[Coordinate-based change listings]
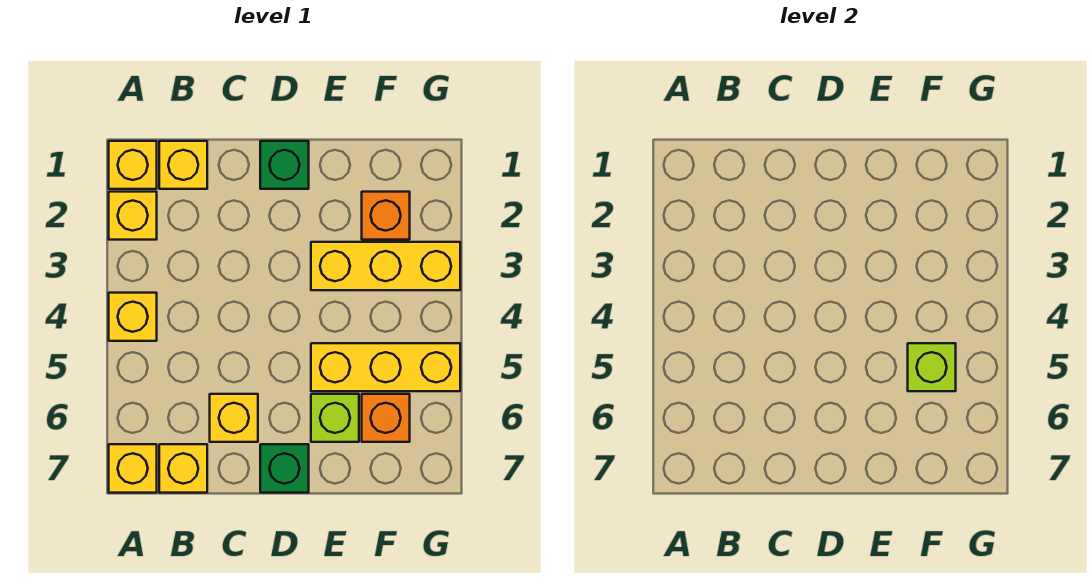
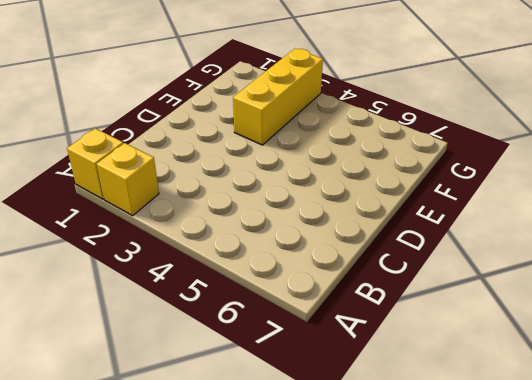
none -> yellow brick A4 level 1
none -> yellow brick A7 level 1
none -> yellow brick B1 level 1

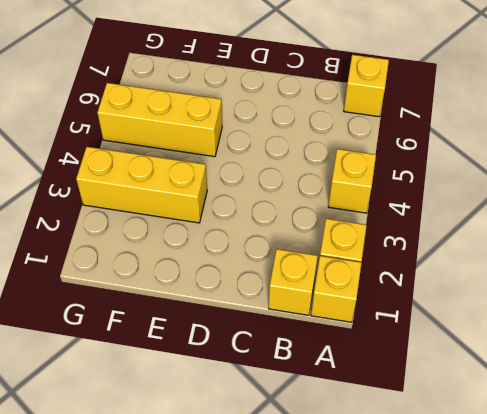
none -> yellow brick B7 level 1
none -> yellow brick C6 level 1
none -> green brick D1 level 1

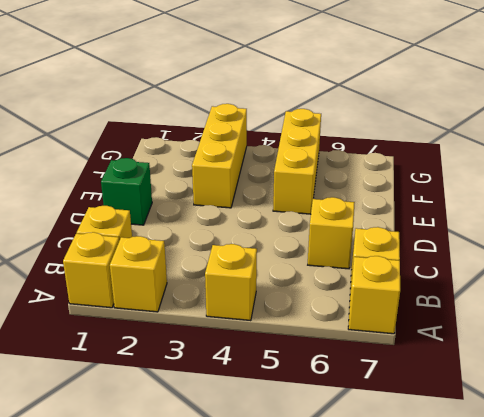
none -> green brick D7 level 1
none -> lime brick E6 level 1
none -> orange brick F2 level 1

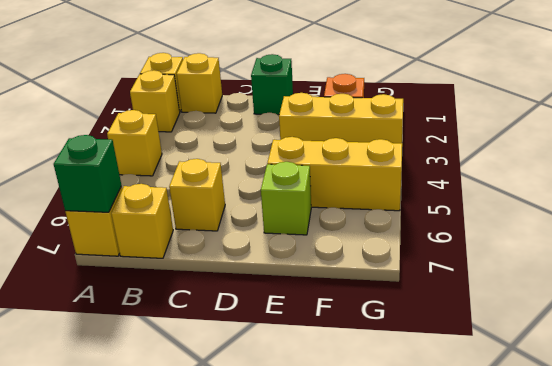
green brick A7 level 2 -> green brick D7 level 1
none -> orange brick F6 level 1
none -> lime brick F5 level 2

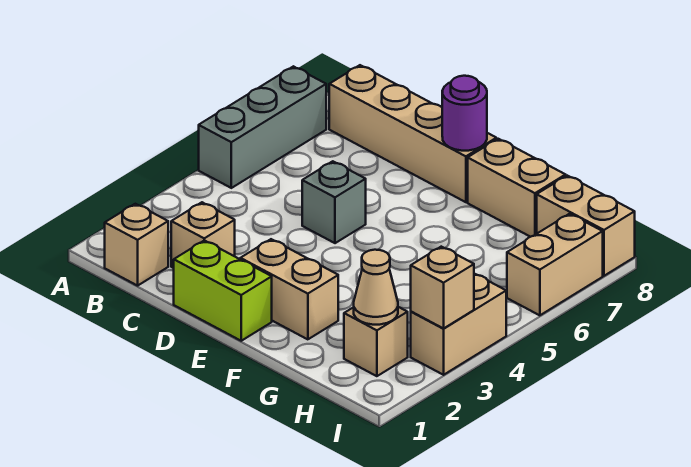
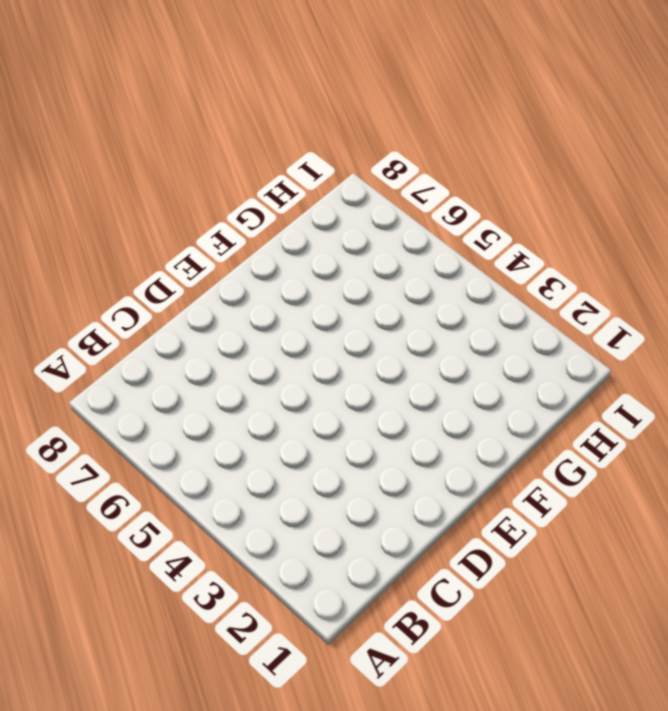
none -> grey brick A5:A7 level 1
none -> tan brick B1 level 1
none -> tan brick B8:E8 level 1

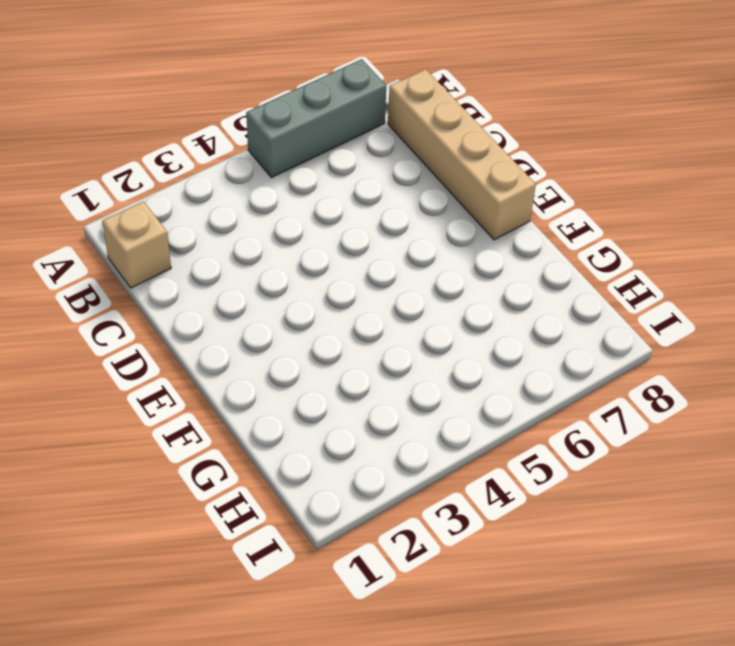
none -> tan brick C2 level 1
none -> lime brick D1:E1 level 1
none -> grey brick D5 level 1

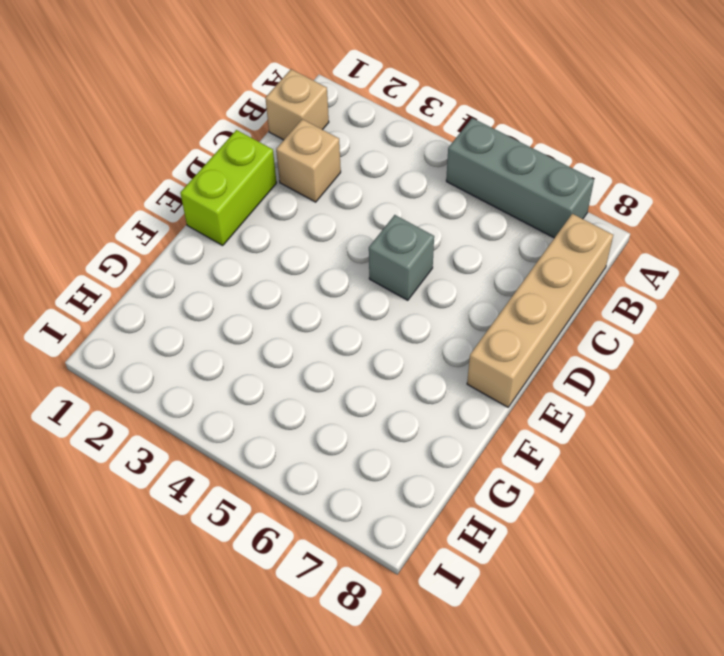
none -> tan brick E2:F2 level 1
none -> tan brick F8:G8 level 1
none -> tan brick H2 level 1

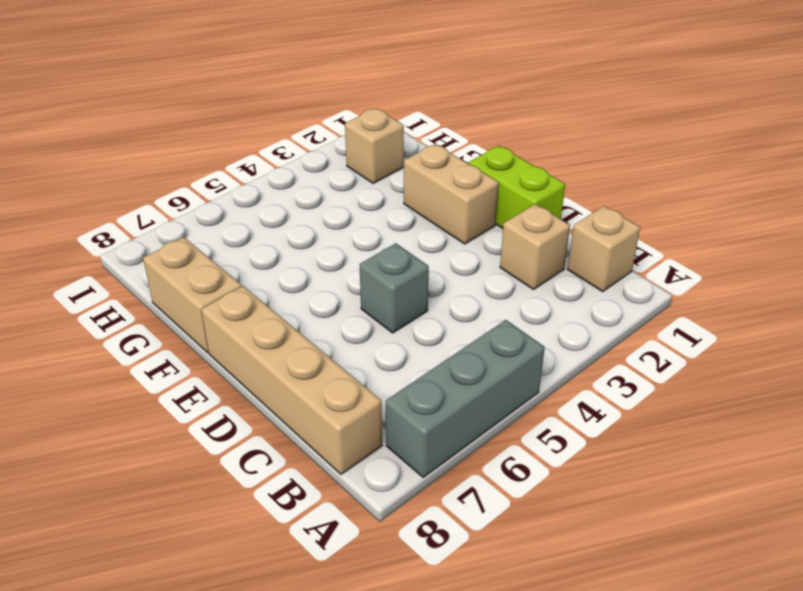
none -> tan brick H8:I8 level 1
none -> tan brick I3:I4 level 1
none -> tan brick I6:I7 level 1

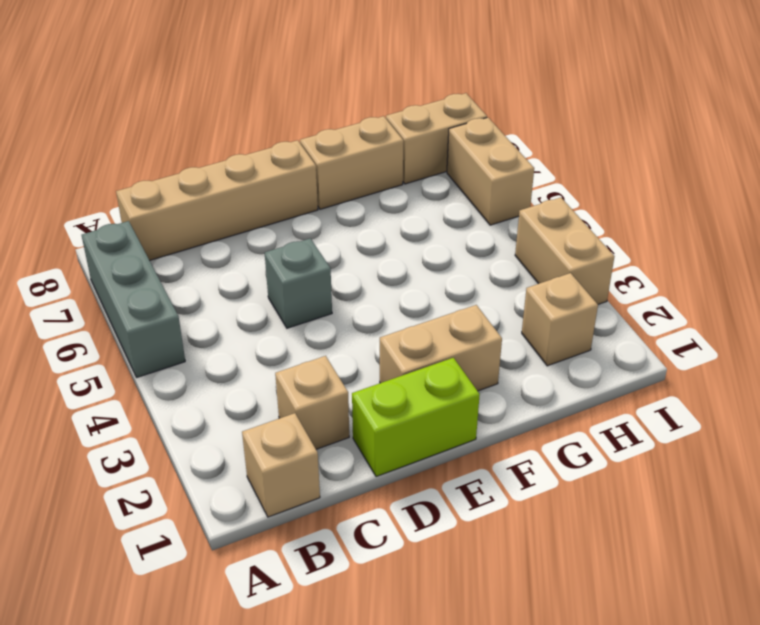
none -> purple round brick E8 level 2
none -> tan cone H2 level 2
none -> tan brick I3 level 2

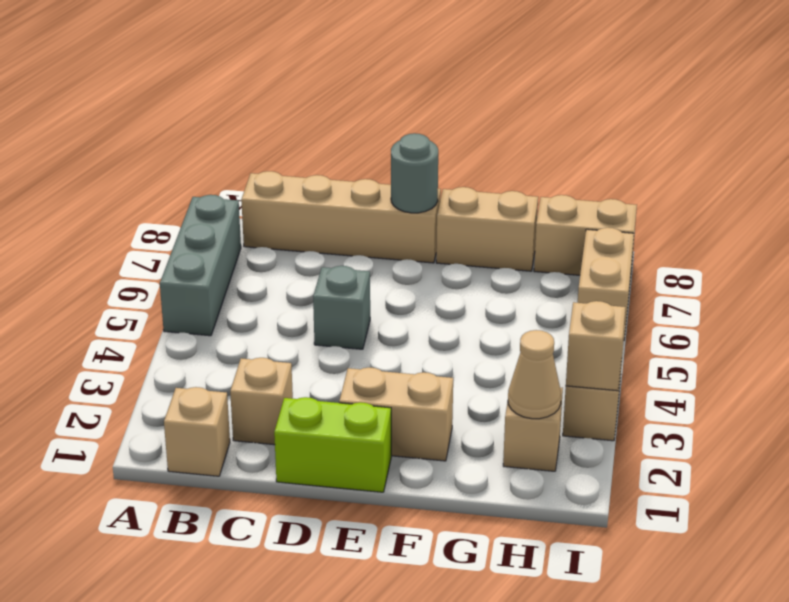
grey round brick E8 level 2 -> purple round brick E8 level 2

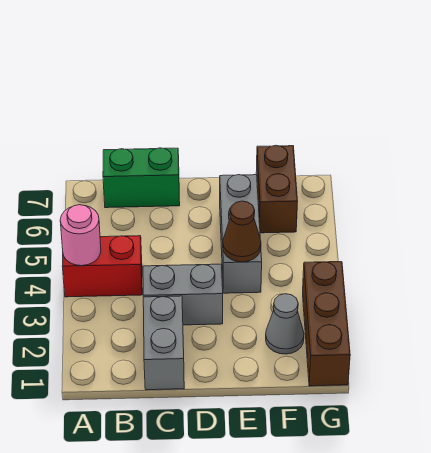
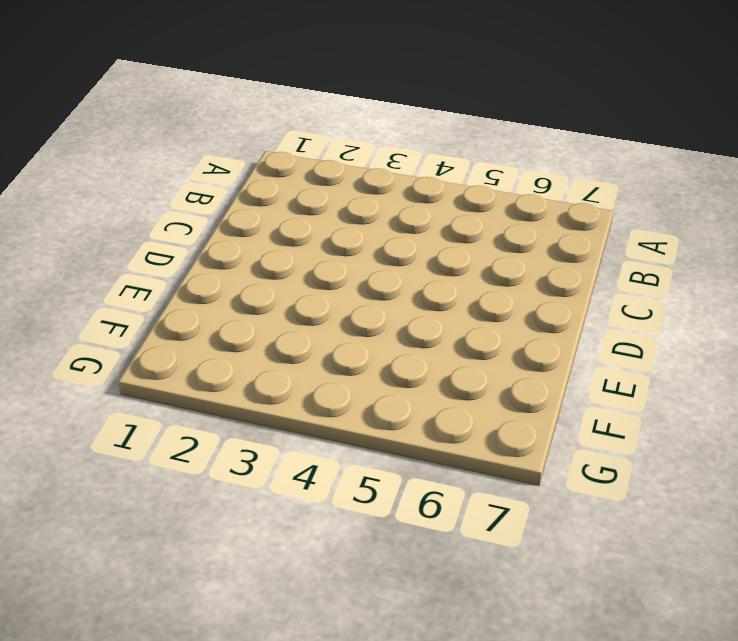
none -> red brick A4:B4 level 1
none -> green brick B7:C7 level 1

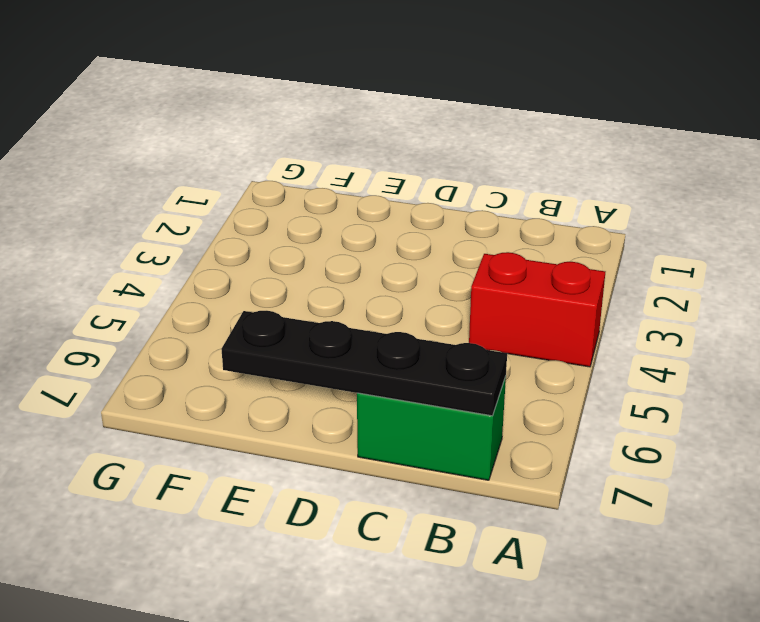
black plate B7:E7 level 2 -> none
none -> grey brick C1:C2 level 1
none -> grey brick C3:D3 level 1

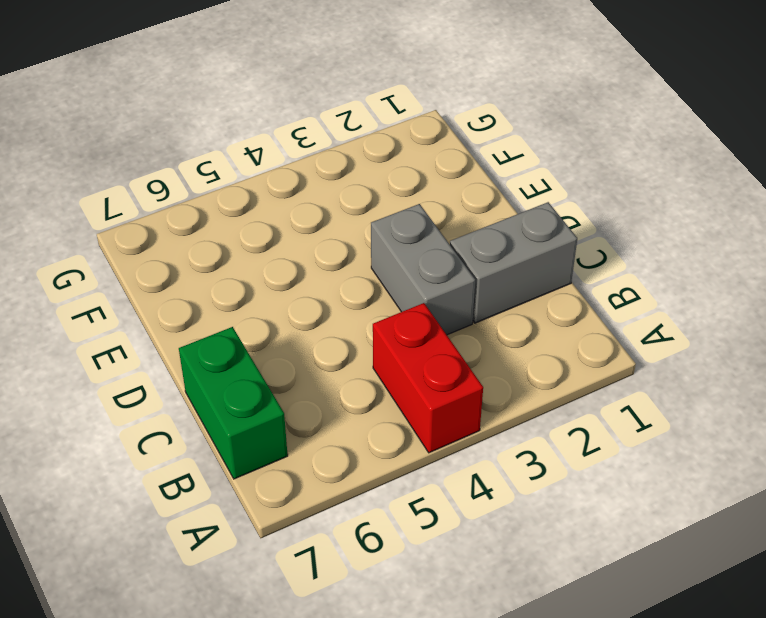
none -> grey brick E4:E6 level 1
none -> grey cone F2 level 1

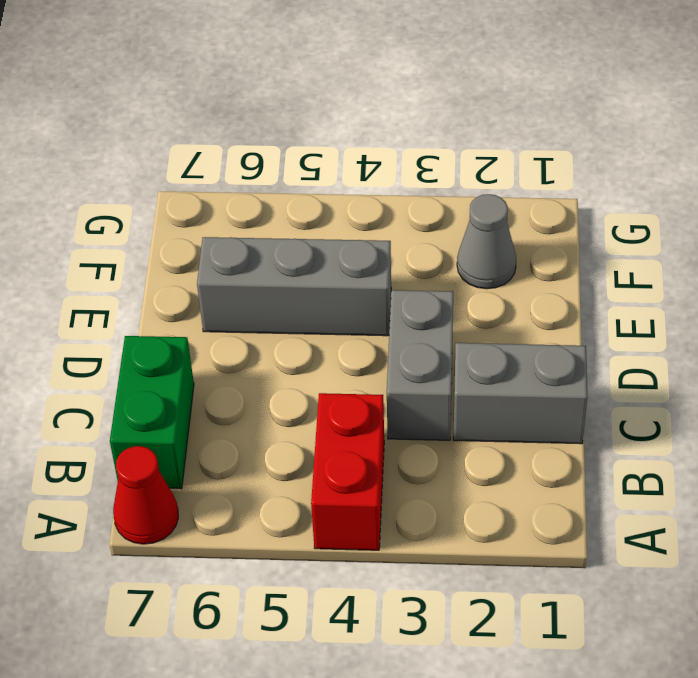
red cone A7 level 1 -> none
none -> brown brick F6:F7 level 1
none -> brown brick G1:G3 level 1

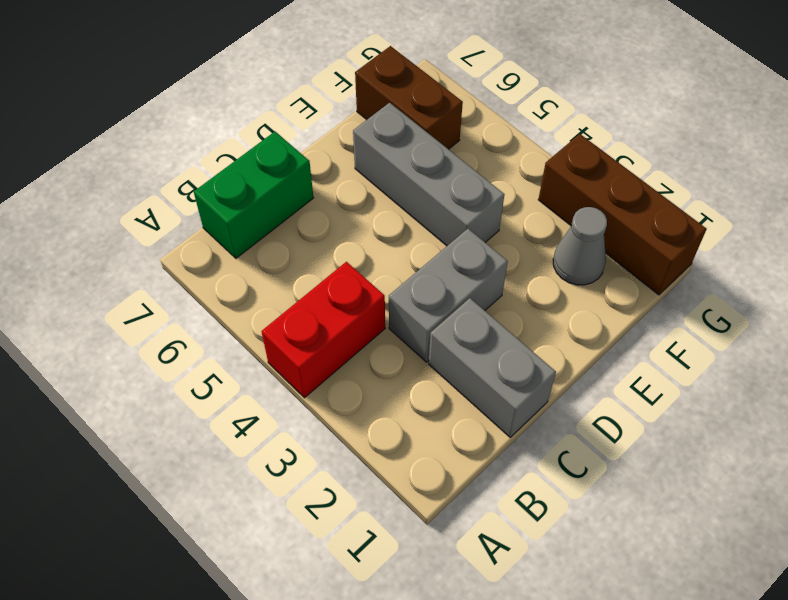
none -> pink round brick A4 level 2
none -> brown cone E4 level 2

[Exercise] Reproduce the records above exactly, but only from the line with "none -> lime brick E6 level 1" up to and including the line with "none -> tan brick C2 level 1". Leave the pictures out.

[Exercise output]
none -> lime brick E6 level 1
none -> orange brick F2 level 1

green brick A7 level 2 -> green brick D7 level 1
none -> orange brick F6 level 1
none -> lime brick F5 level 2

none -> grey brick A5:A7 level 1
none -> tan brick B1 level 1
none -> tan brick B8:E8 level 1

none -> tan brick C2 level 1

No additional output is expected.